• **Information supplied**
^^^^^^^^
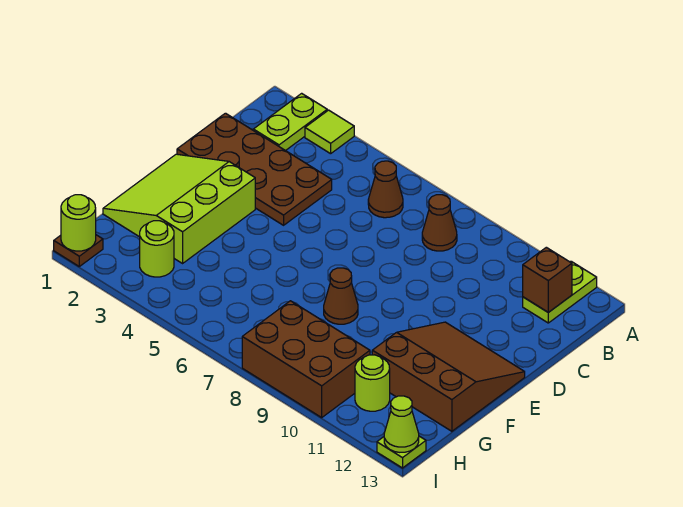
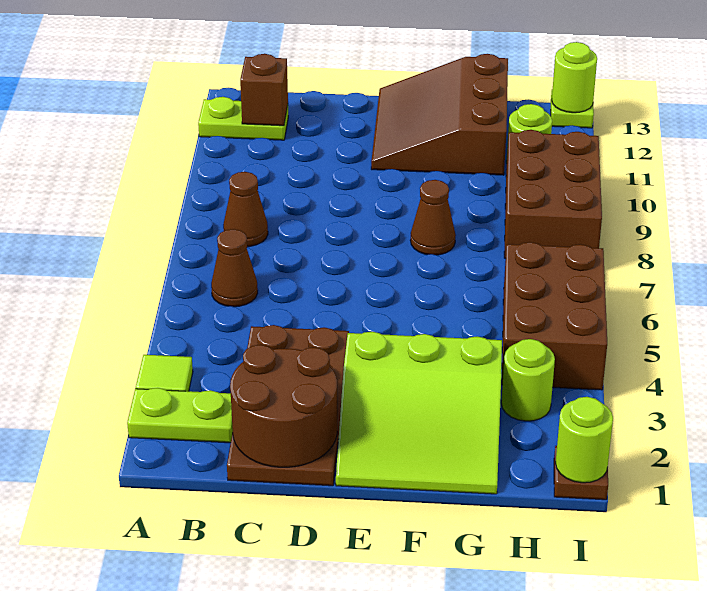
none -> brown round brick C1:D2 level 2
none -> brown brick H4:I6 level 1
lime cone I13 level 2 -> lime round brick I13 level 2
^^^^^^^^
• **What you should do**
Print the material above word for word, and keep the pictures out of it.

• **Solution**
none -> brown round brick C1:D2 level 2
none -> brown brick H4:I6 level 1
lime cone I13 level 2 -> lime round brick I13 level 2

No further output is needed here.